Exercise directions:
Once you reach the line containing "camera: 70 degrees right, 5 degrees down", copy it and every line after it exactly, through the end of the data below.

Before-and-after object lists:
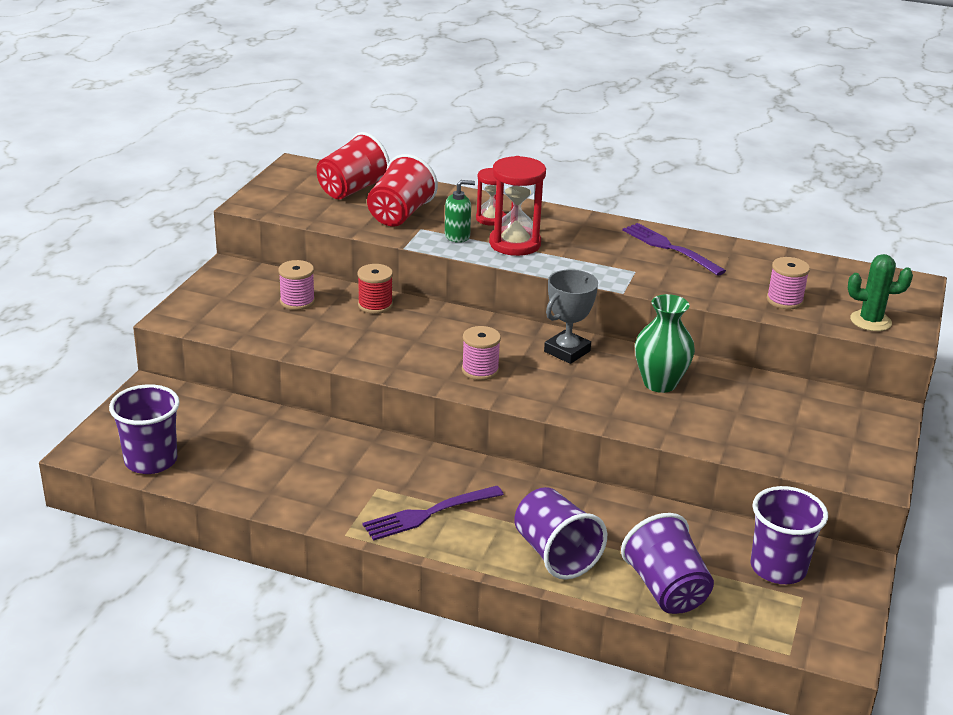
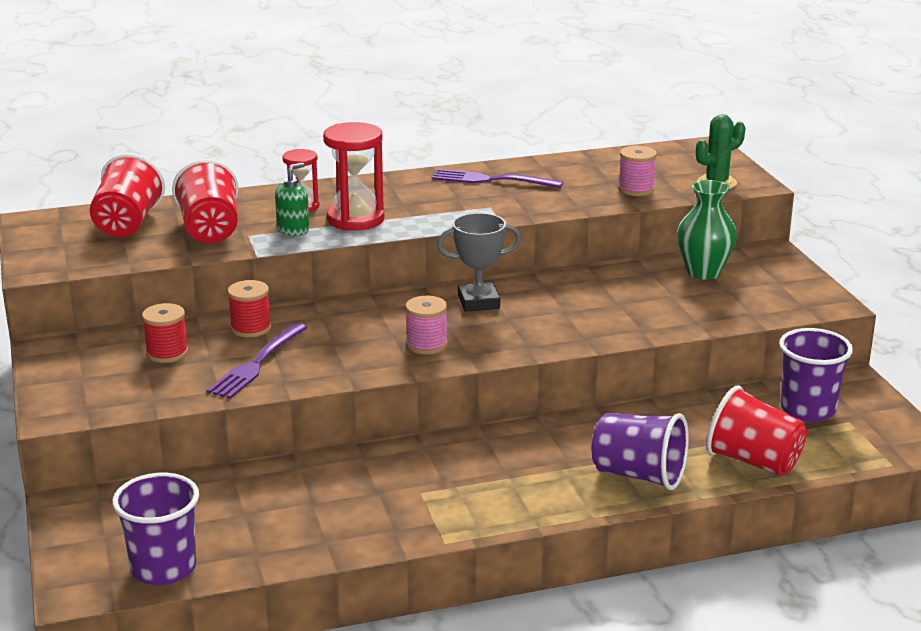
camera: 35 degrees left, 5 degrees down
pink spool [279,260,315,310] -> red spool [142,303,188,363]
purple fork [362,486,504,541] -> purple fork moved to [206,323,307,399]
grey trophy [544,269,598,364] -> grey trophy turned 75 degrees clockwise [437,213,521,312]
purple cup [621,513,714,614] -> red cup [706,386,807,476]
green vase [635,294,695,393] -> green vase moved to [677,180,737,280]

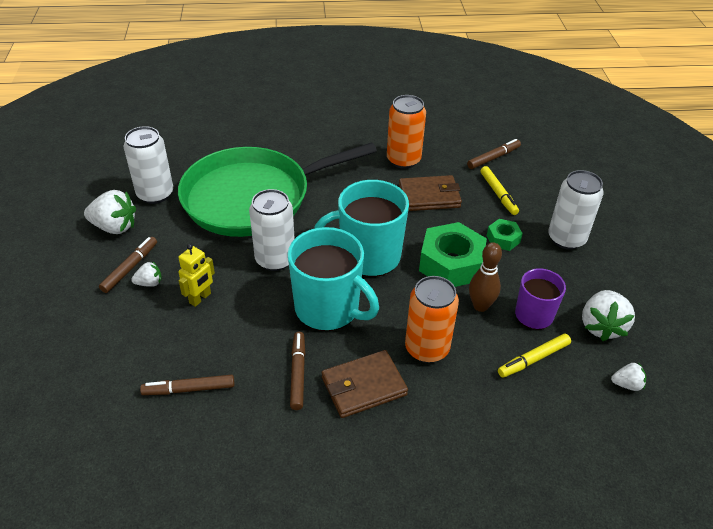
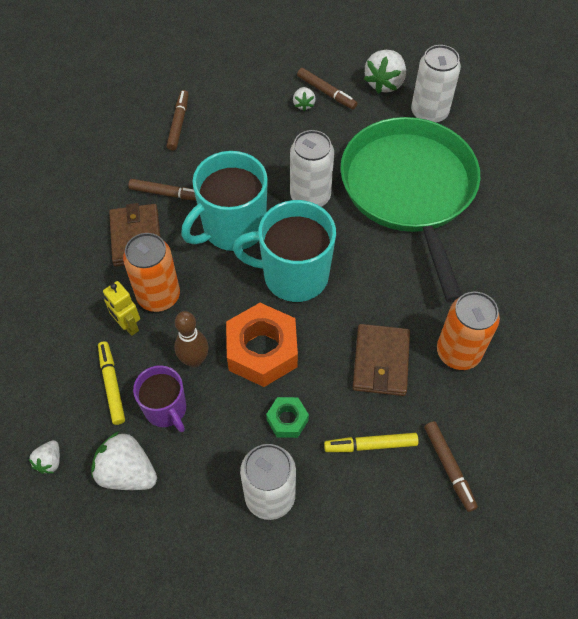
camera: 105 degrees right, 15 degrees up
yellow robot [178,244,215,307] -> yellow robot moved to [103,281,140,336]
turquoise mug [314,180,409,277] -> turquoise mug turned 90 degrees counterclockwise [233,200,336,302]
green nut [419,222,487,287] -> orange nut [226,303,298,387]

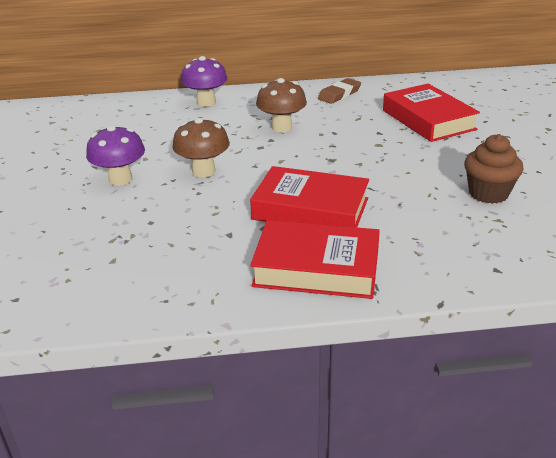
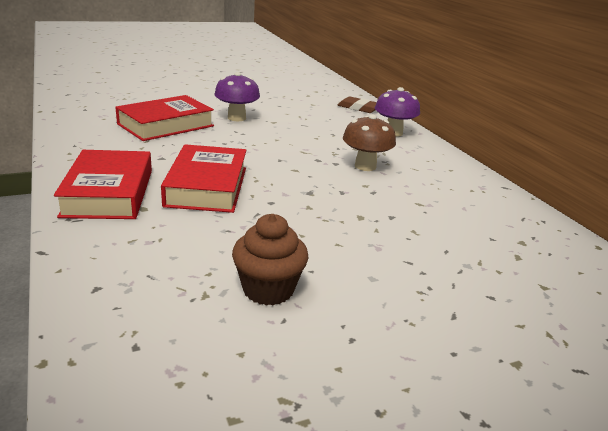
camera: 70 degrees right, 5 degrees down
brown mushroom [173,118,230,177] -> none
brown eraser [318,78,361,104] -> brown eraser moved to [337,96,377,113]
red book [383,84,480,142] -> red book moved to [115,95,214,141]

Response to this task:
camera: 70 degrees right, 5 degrees down
brown mushroom [173,118,230,177] -> none
brown eraser [318,78,361,104] -> brown eraser moved to [337,96,377,113]
red book [383,84,480,142] -> red book moved to [115,95,214,141]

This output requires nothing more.